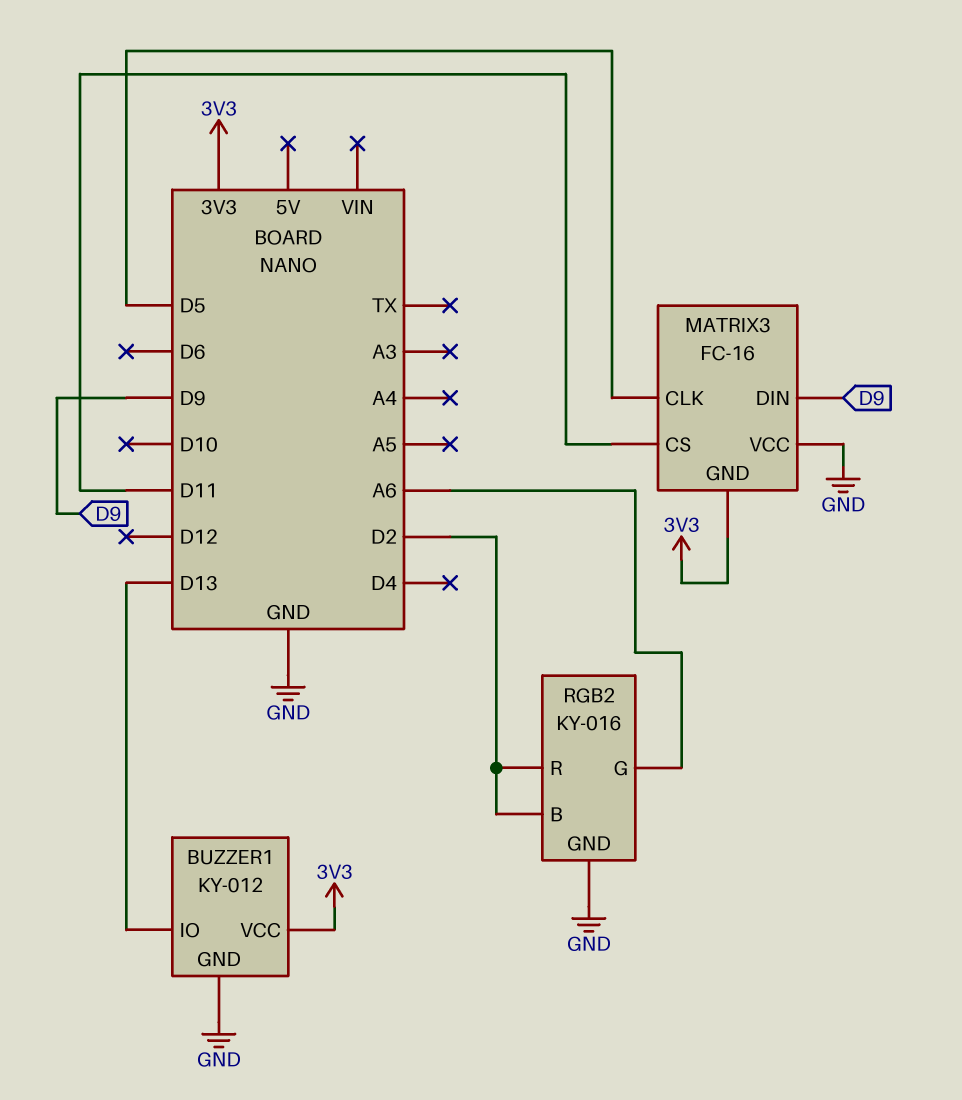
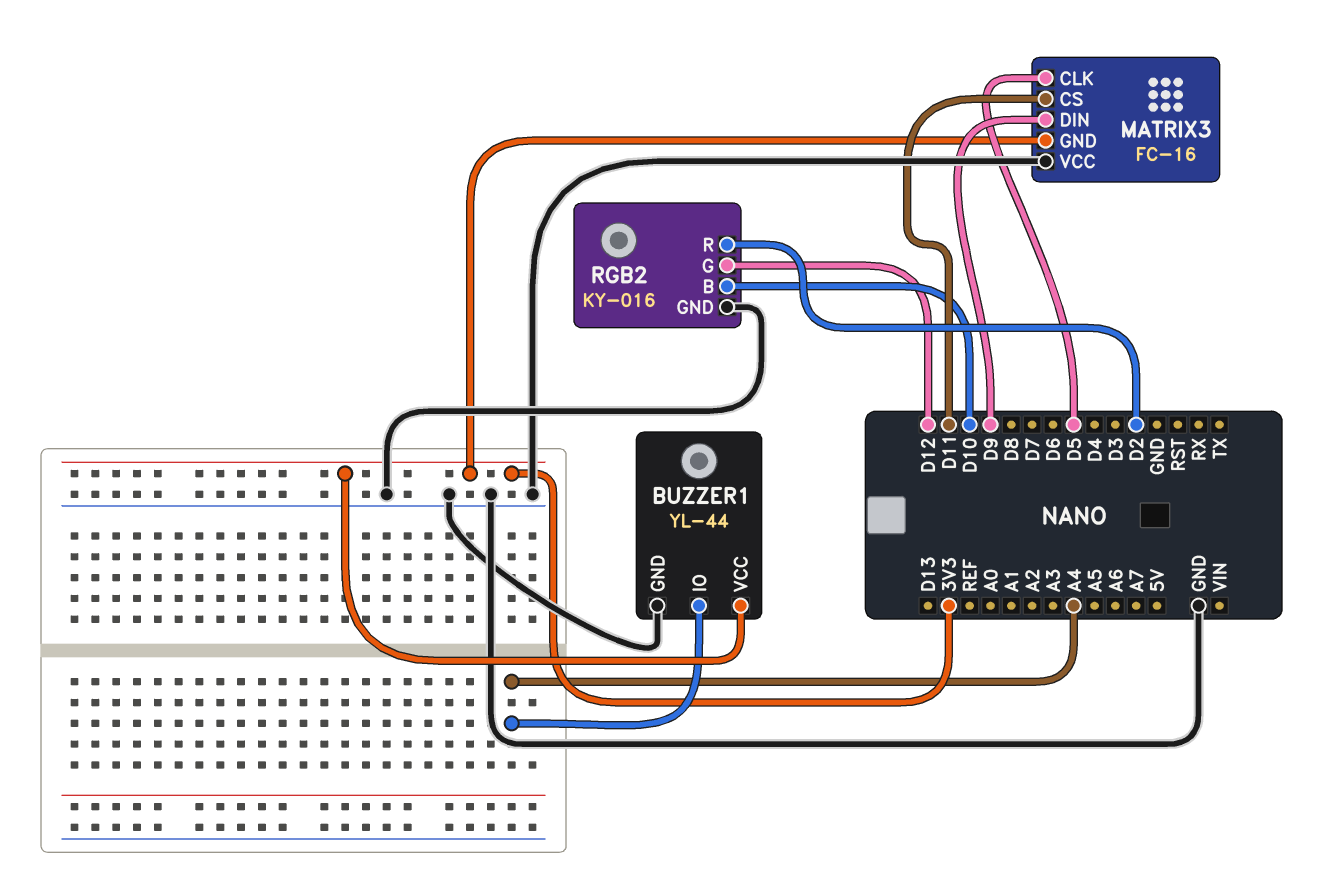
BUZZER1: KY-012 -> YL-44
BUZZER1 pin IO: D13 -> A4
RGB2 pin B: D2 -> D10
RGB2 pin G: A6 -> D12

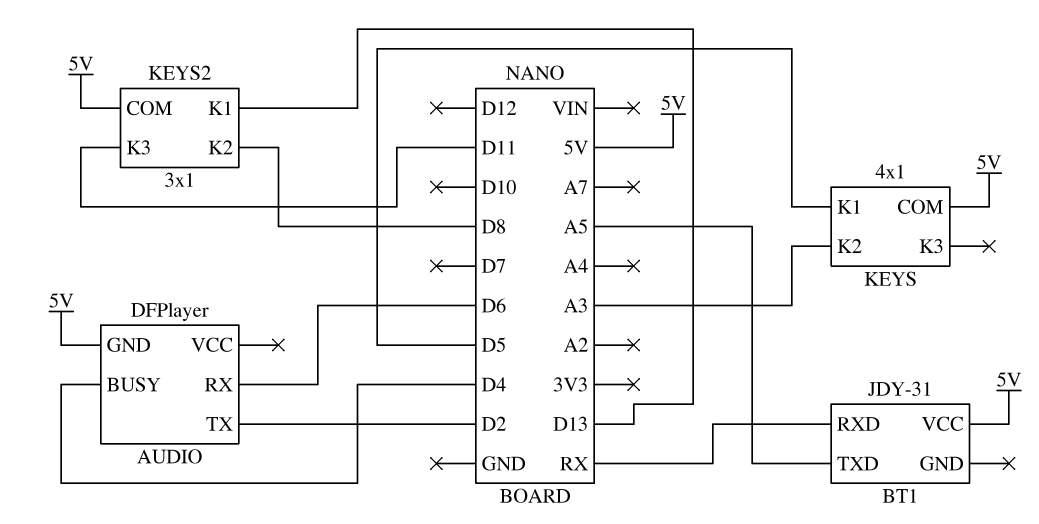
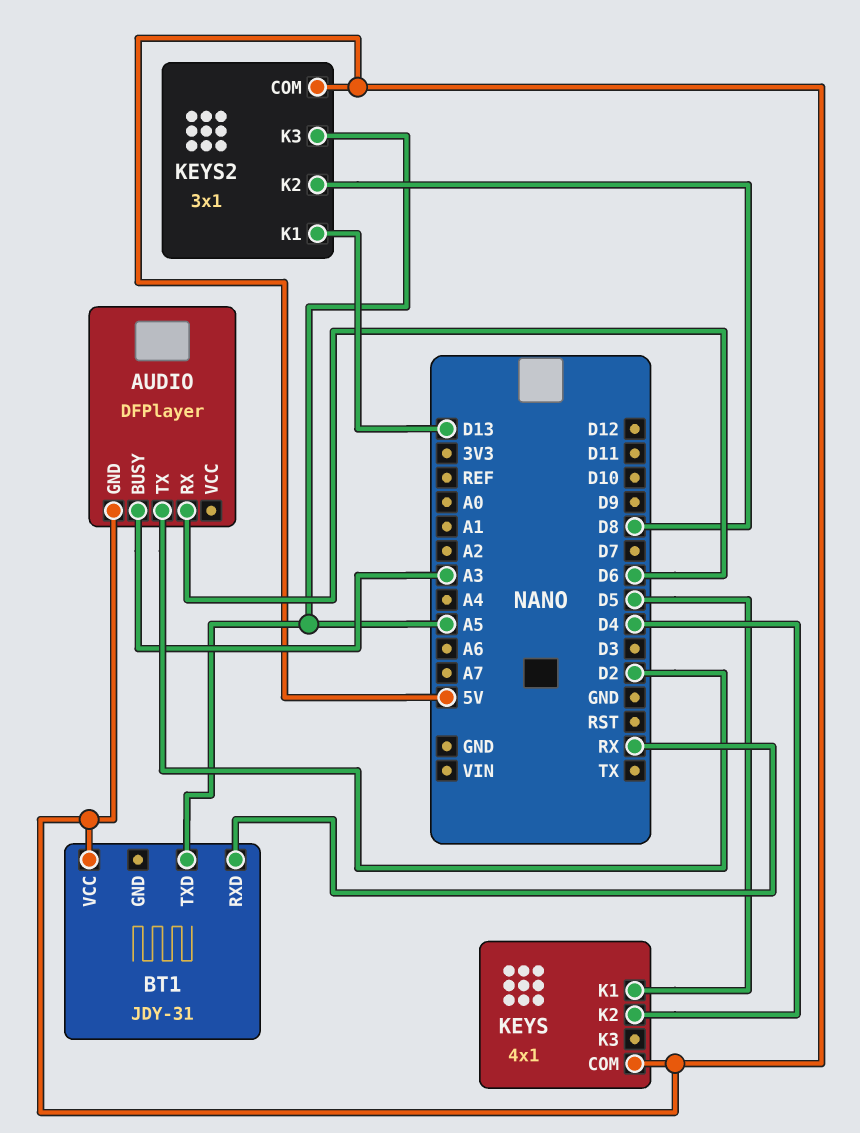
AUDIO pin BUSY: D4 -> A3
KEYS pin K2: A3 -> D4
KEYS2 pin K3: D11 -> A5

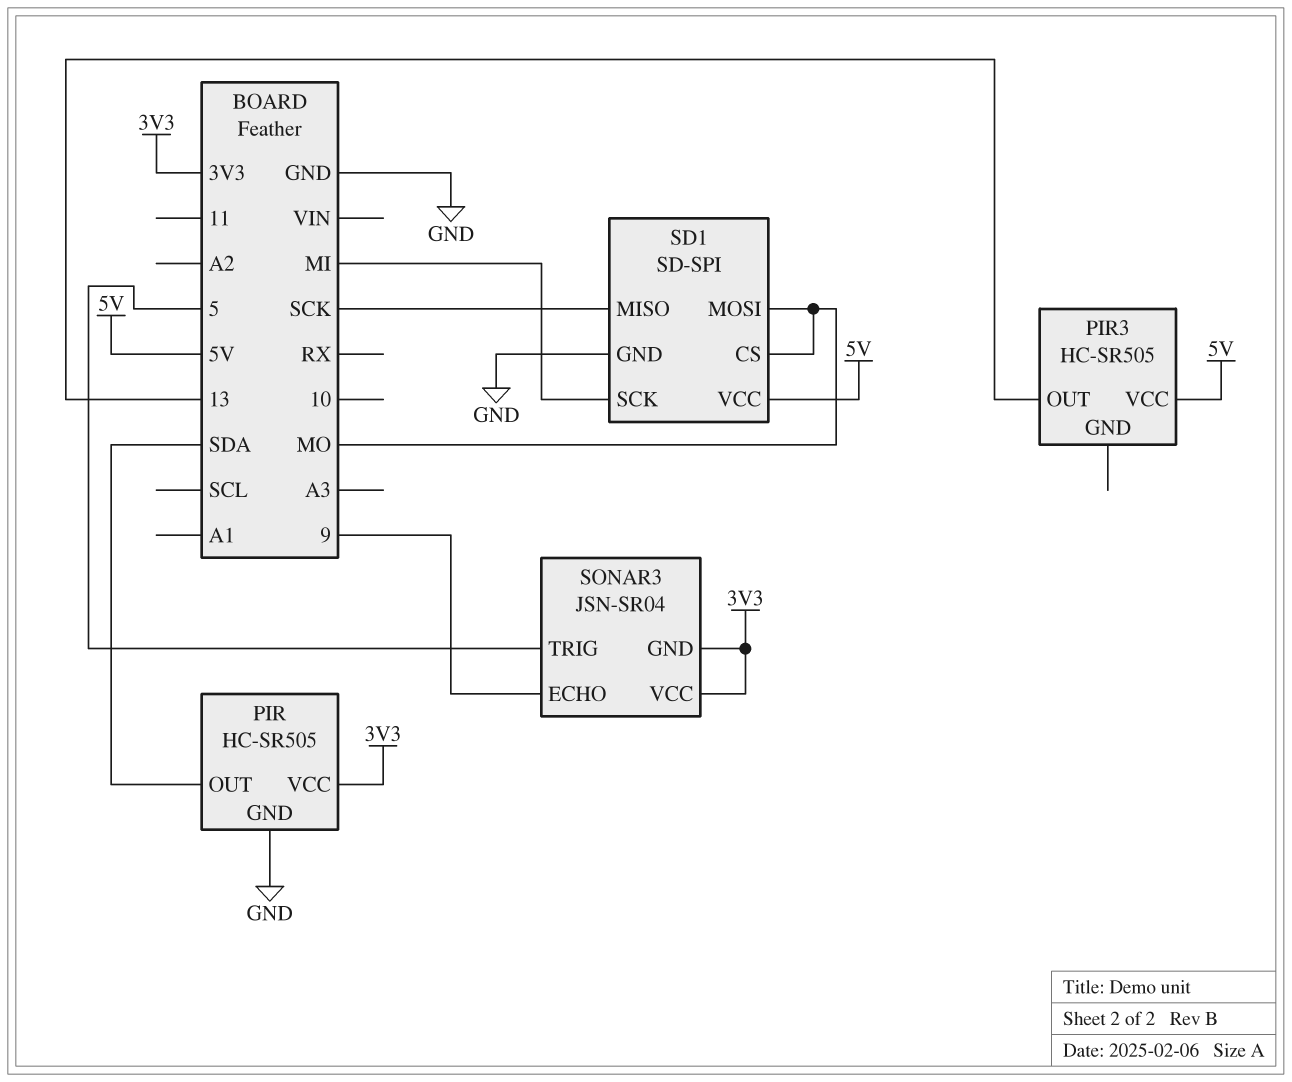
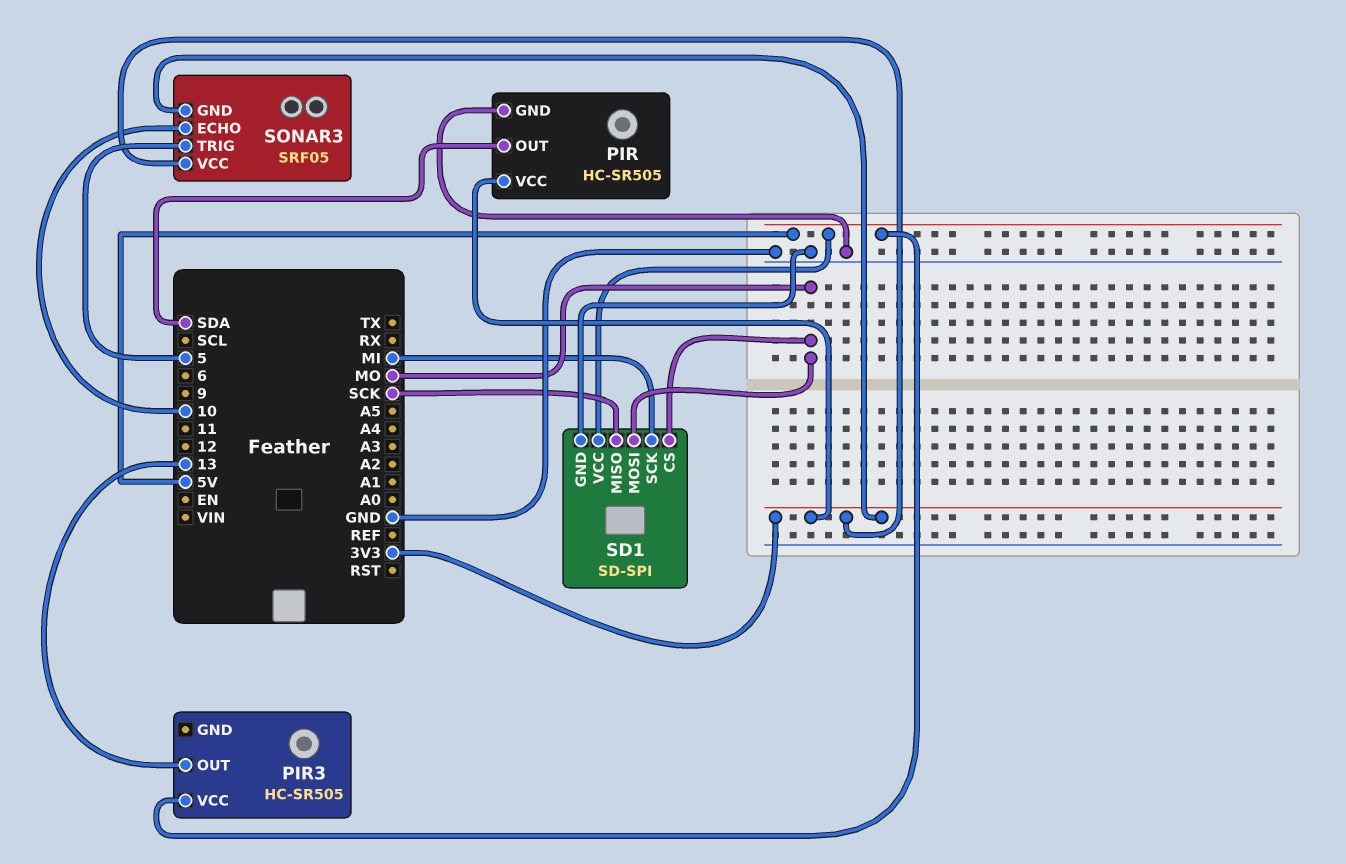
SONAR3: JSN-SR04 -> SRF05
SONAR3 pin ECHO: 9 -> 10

================

» **Problem to solve**:
Output every record above verbatim, excluding images.

» **Answer to this exercise**:
BUZZER1: KY-012 -> YL-44
BUZZER1 pin IO: D13 -> A4
RGB2 pin B: D2 -> D10
RGB2 pin G: A6 -> D12

AUDIO pin BUSY: D4 -> A3
KEYS pin K2: A3 -> D4
KEYS2 pin K3: D11 -> A5

SONAR3: JSN-SR04 -> SRF05
SONAR3 pin ECHO: 9 -> 10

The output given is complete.